(Description of the task):
Could you restate every entry word for word, leaving the pictures out?

Itemized modification records:
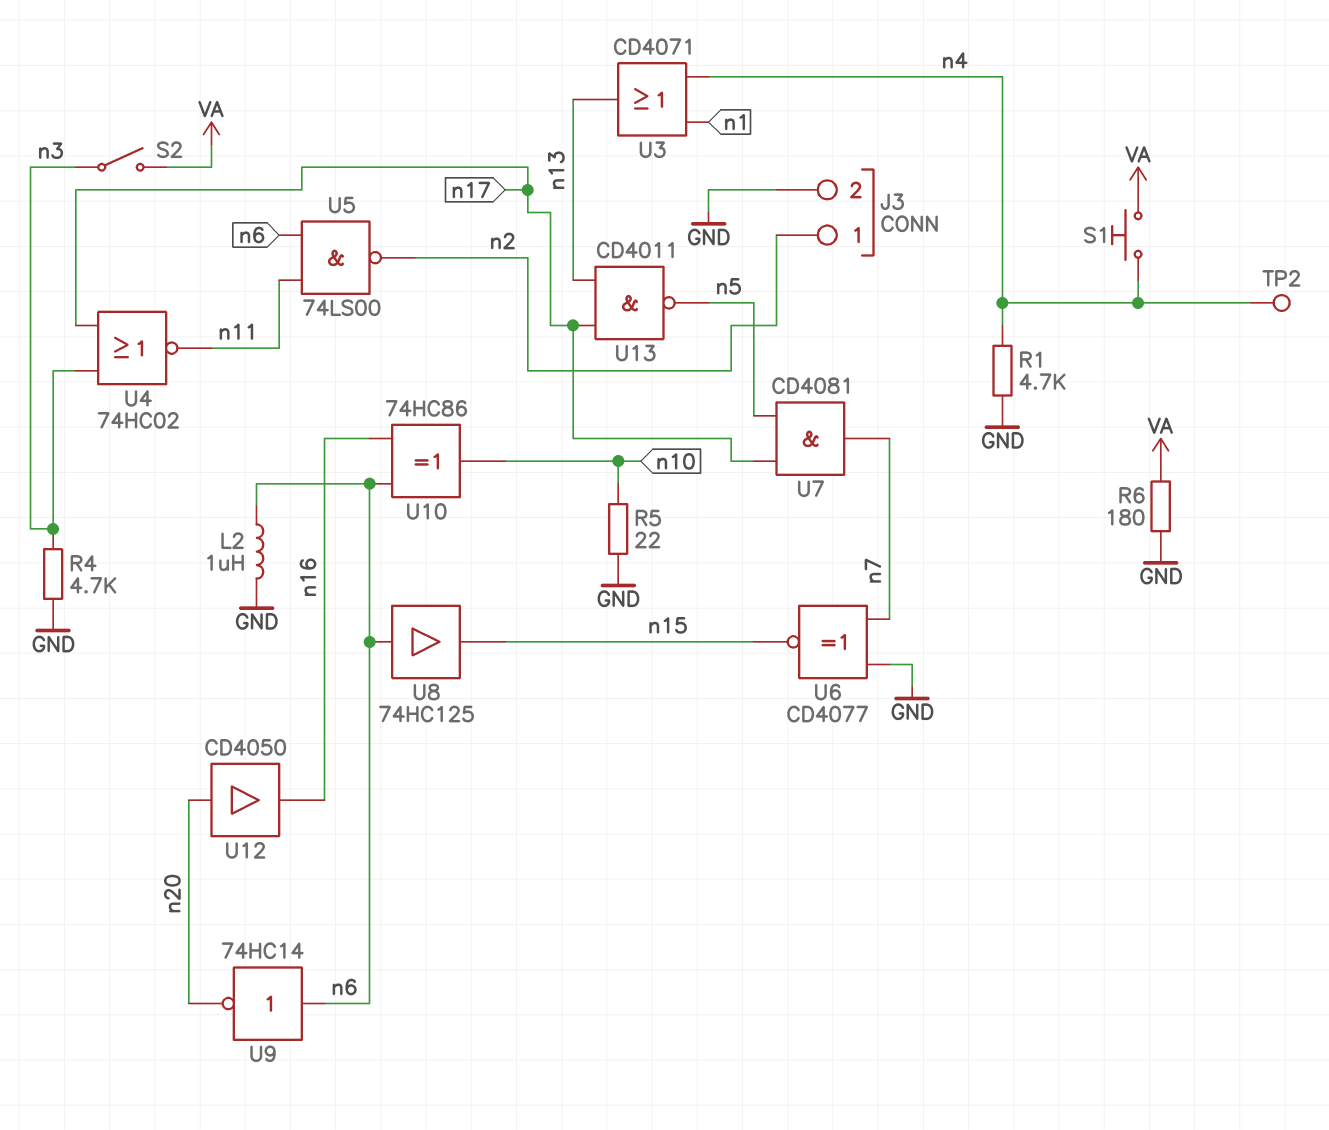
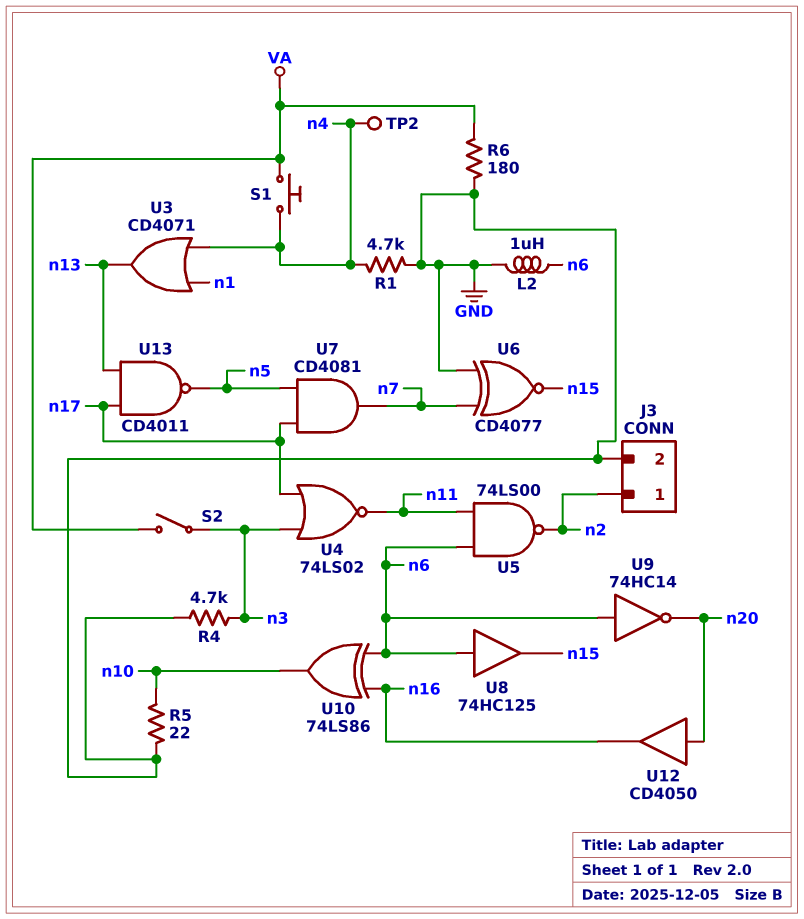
U4: NOR 74HC02 (in n3, in n17, out n11) -> NOR 74LS02 (in n3, in n17, out n11)
U10: XOR 74HC86 (in n6, in n16, out n10) -> XOR 74LS86 (in n6, in n16, out n10)

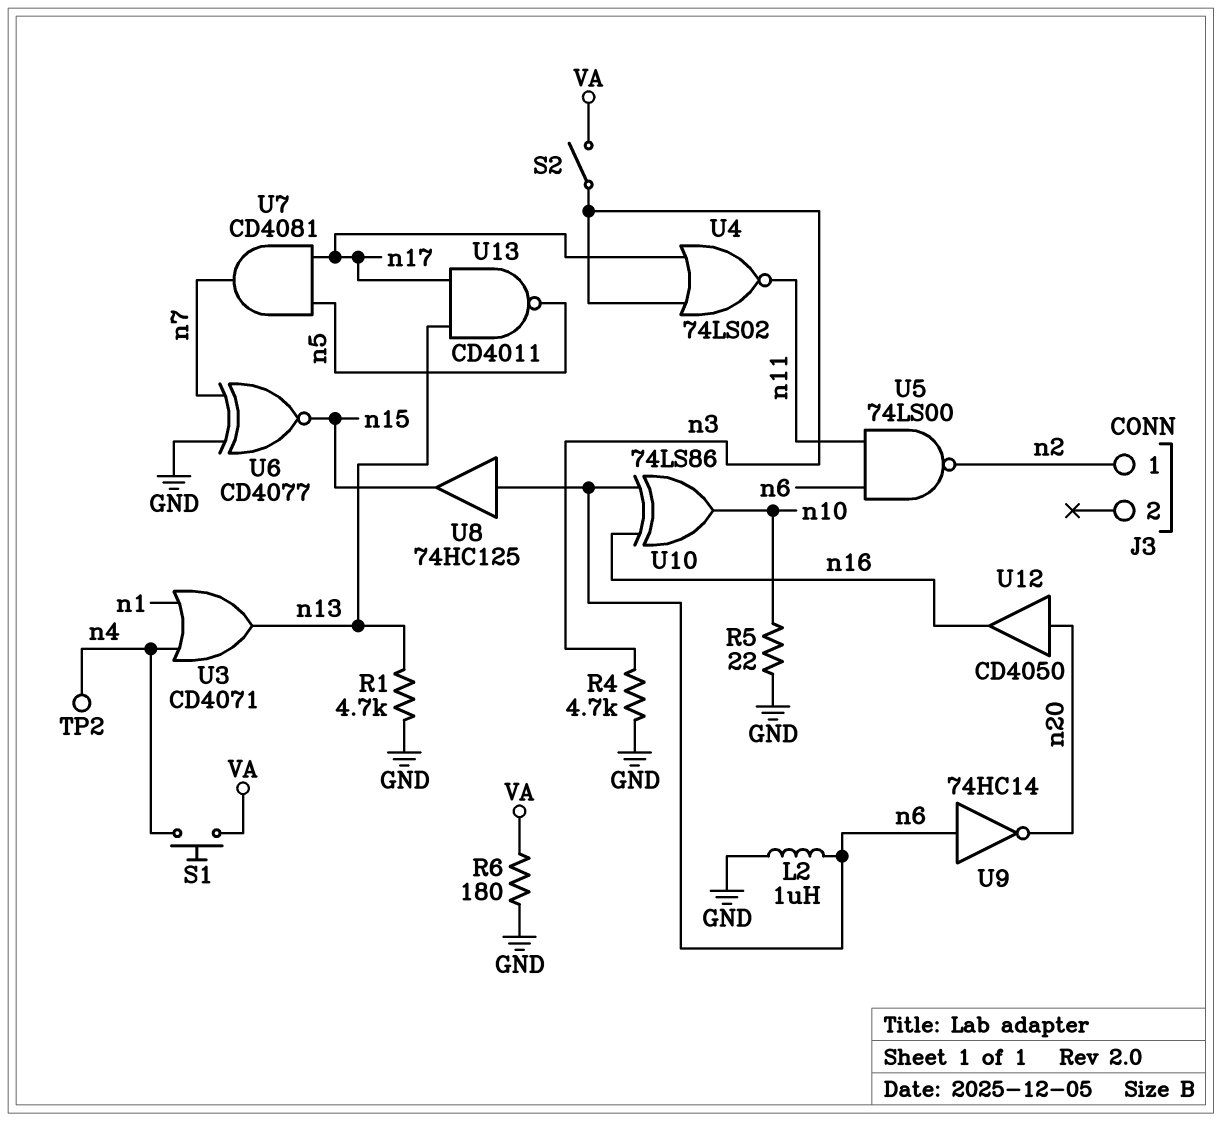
J3 pin 2: GND -> none
R1: 4.7k (GND, n4) -> 4.7k (GND, n13)

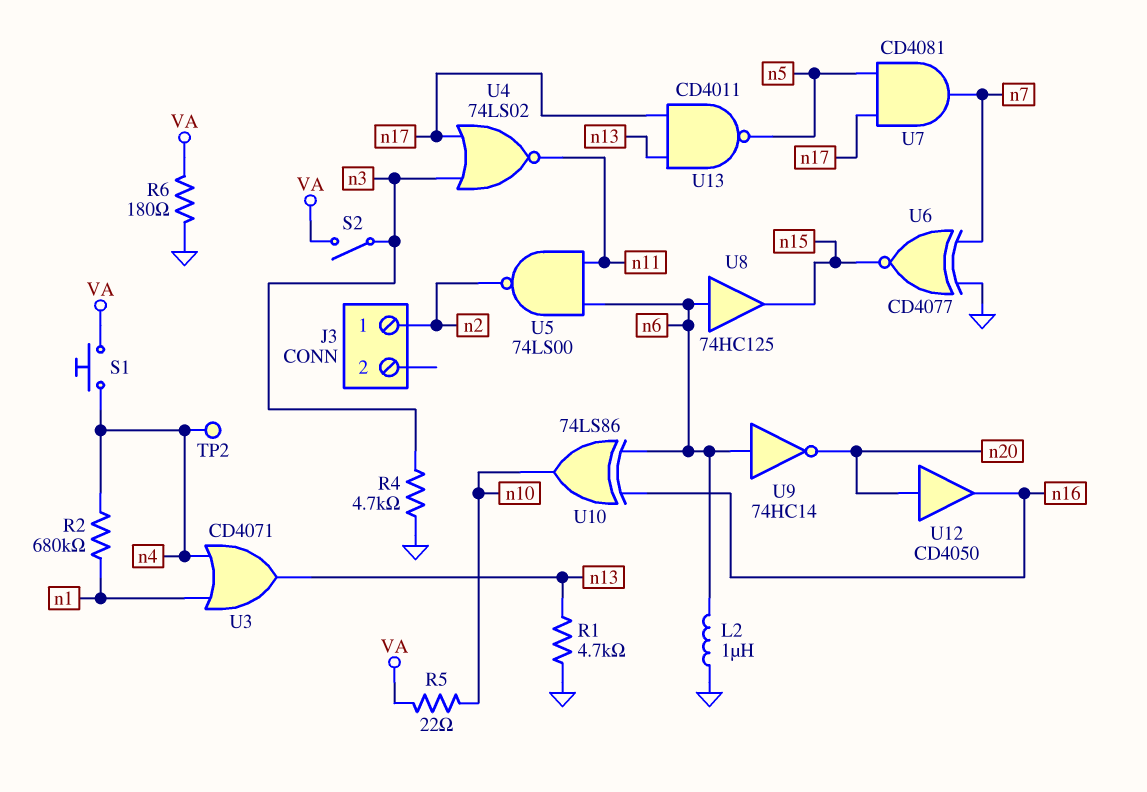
R2: none -> 680k (n1, n4)
R5: 22 (GND, n10) -> 22 (VA, n10)

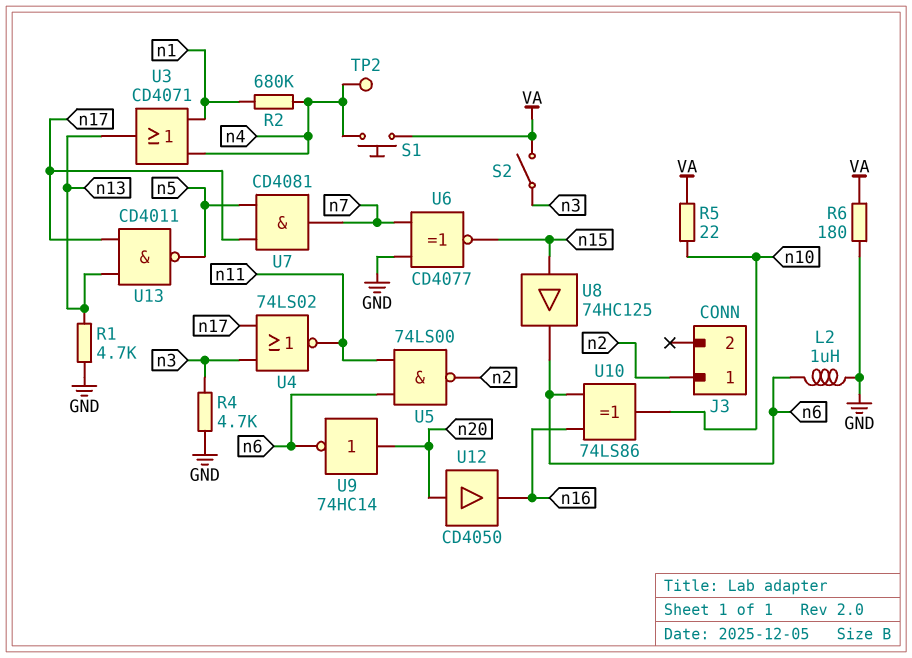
U8: buffer 74HC125 (in n6, out n15) -> buffer 74HC125 (in n15, out n6)
U9: NOT 74HC14 (in n6, out n20) -> NOT 74HC14 (in n20, out n6)

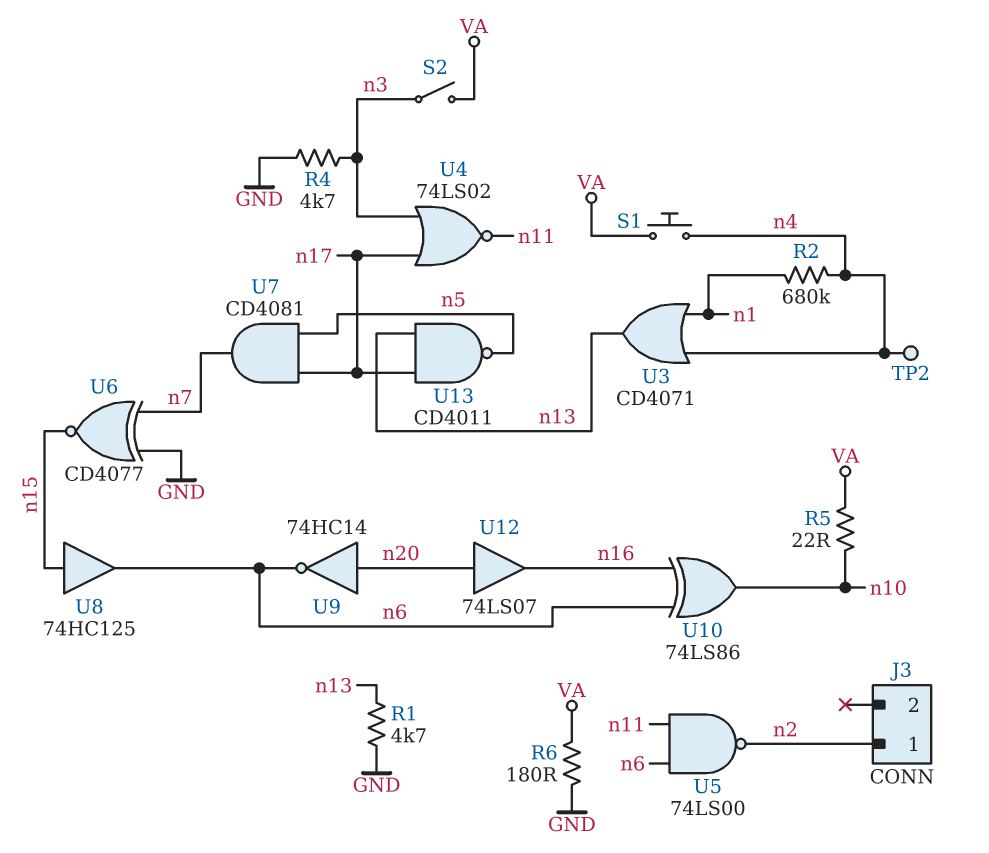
L2: 1uH (GND, n6) -> none
U12: buffer CD4050 (in n20, out n16) -> buffer 74LS07 (in n20, out n16)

(Finished task):
U4: NOR 74HC02 (in n3, in n17, out n11) -> NOR 74LS02 (in n3, in n17, out n11)
U10: XOR 74HC86 (in n6, in n16, out n10) -> XOR 74LS86 (in n6, in n16, out n10)

J3 pin 2: GND -> none
R1: 4.7k (GND, n4) -> 4.7k (GND, n13)

R2: none -> 680k (n1, n4)
R5: 22 (GND, n10) -> 22 (VA, n10)

U8: buffer 74HC125 (in n6, out n15) -> buffer 74HC125 (in n15, out n6)
U9: NOT 74HC14 (in n6, out n20) -> NOT 74HC14 (in n20, out n6)

L2: 1uH (GND, n6) -> none
U12: buffer CD4050 (in n20, out n16) -> buffer 74LS07 (in n20, out n16)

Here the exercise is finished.